- [Exercise directions] Repeat the lines from the line with "black camera: [337,371,425,446]" to the line with "yellow banana: [371,415,459,497]" in the listing below, keeping both end lines and adding nothing.

- [Data to process]
----------

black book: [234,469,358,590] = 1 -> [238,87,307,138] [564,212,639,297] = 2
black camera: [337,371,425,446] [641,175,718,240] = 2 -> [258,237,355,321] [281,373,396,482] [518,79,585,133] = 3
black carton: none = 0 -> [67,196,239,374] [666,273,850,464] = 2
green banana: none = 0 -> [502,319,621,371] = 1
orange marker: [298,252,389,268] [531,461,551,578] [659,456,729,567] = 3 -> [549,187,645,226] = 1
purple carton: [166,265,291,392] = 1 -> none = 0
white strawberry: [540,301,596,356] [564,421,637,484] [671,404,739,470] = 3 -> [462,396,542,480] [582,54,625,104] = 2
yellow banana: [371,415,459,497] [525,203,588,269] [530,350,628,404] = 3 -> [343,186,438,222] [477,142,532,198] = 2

----------

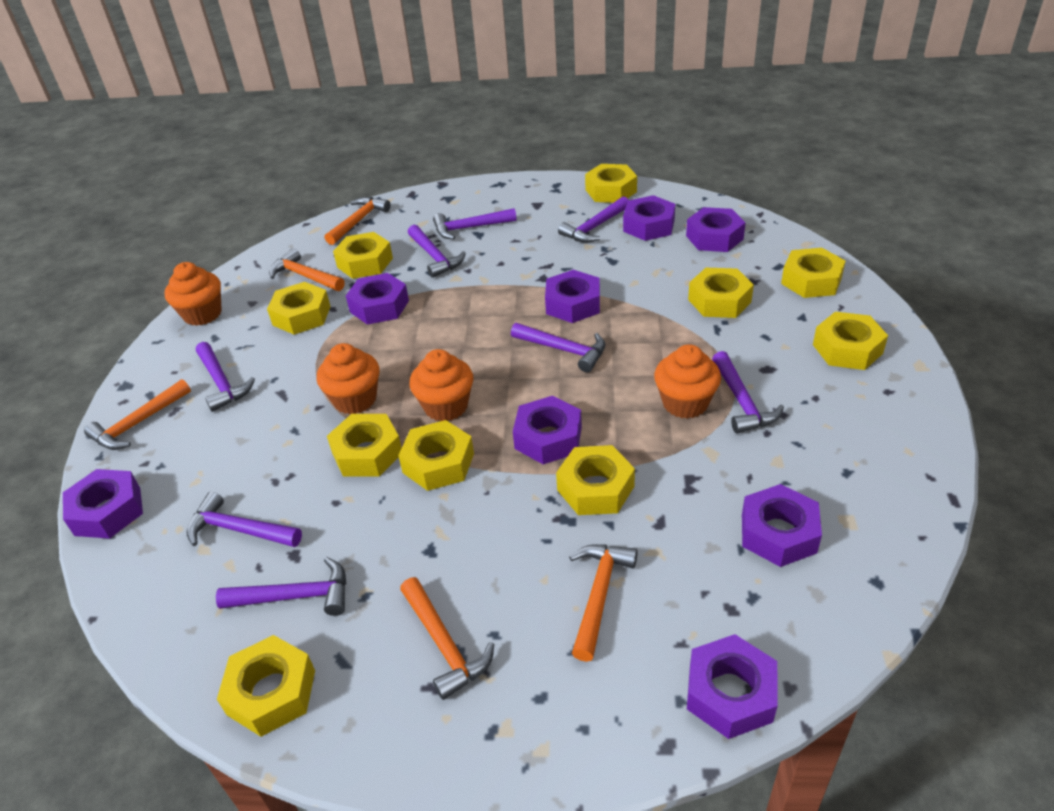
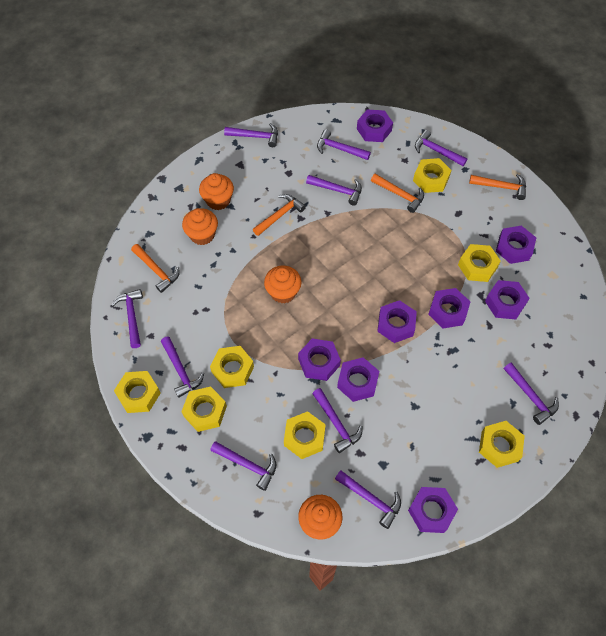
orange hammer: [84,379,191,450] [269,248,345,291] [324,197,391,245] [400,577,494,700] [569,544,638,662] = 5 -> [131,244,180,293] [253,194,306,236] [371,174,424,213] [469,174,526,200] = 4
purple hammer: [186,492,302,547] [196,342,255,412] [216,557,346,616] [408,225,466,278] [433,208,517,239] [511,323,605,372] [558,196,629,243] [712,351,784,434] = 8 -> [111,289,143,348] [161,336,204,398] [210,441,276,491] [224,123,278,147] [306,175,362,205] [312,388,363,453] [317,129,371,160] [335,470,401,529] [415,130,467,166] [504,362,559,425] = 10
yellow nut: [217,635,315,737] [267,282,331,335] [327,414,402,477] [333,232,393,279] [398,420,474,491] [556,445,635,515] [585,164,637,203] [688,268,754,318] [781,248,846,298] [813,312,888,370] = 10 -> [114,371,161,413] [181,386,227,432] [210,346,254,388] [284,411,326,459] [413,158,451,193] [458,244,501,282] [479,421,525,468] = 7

----------

- [Response to this task]
black camera: [337,371,425,446] [641,175,718,240] = 2 -> [258,237,355,321] [281,373,396,482] [518,79,585,133] = 3
black carton: none = 0 -> [67,196,239,374] [666,273,850,464] = 2
green banana: none = 0 -> [502,319,621,371] = 1
orange marker: [298,252,389,268] [531,461,551,578] [659,456,729,567] = 3 -> [549,187,645,226] = 1
purple carton: [166,265,291,392] = 1 -> none = 0
white strawberry: [540,301,596,356] [564,421,637,484] [671,404,739,470] = 3 -> [462,396,542,480] [582,54,625,104] = 2
yellow banana: [371,415,459,497] [525,203,588,269] [530,350,628,404] = 3 -> [343,186,438,222] [477,142,532,198] = 2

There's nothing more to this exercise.